> To do
Search the material below for the string "change" and extract each line that has it.

─── Data under study ───

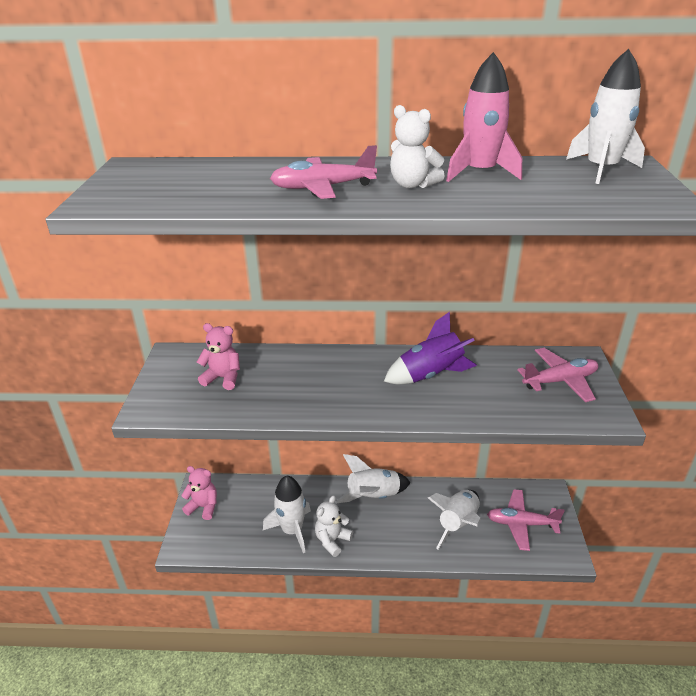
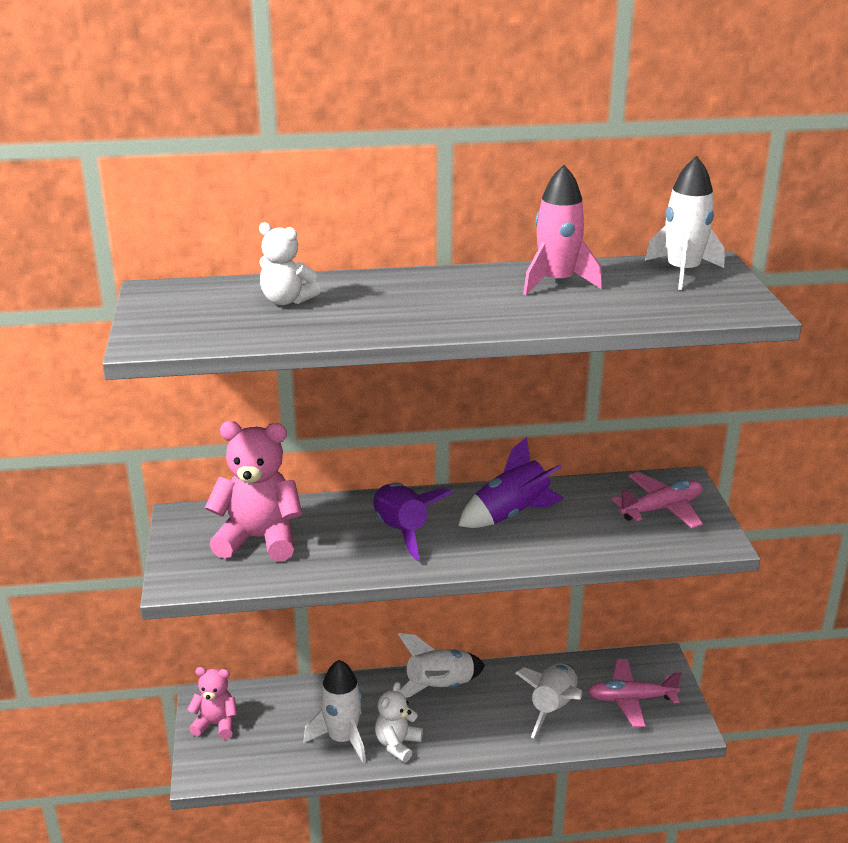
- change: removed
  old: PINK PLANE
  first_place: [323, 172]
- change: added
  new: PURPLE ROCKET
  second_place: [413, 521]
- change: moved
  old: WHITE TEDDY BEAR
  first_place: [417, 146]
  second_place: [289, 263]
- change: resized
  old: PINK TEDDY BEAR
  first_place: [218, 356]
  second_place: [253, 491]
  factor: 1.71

───

> Result of this task
- change: removed
- change: added
- change: moved
- change: resized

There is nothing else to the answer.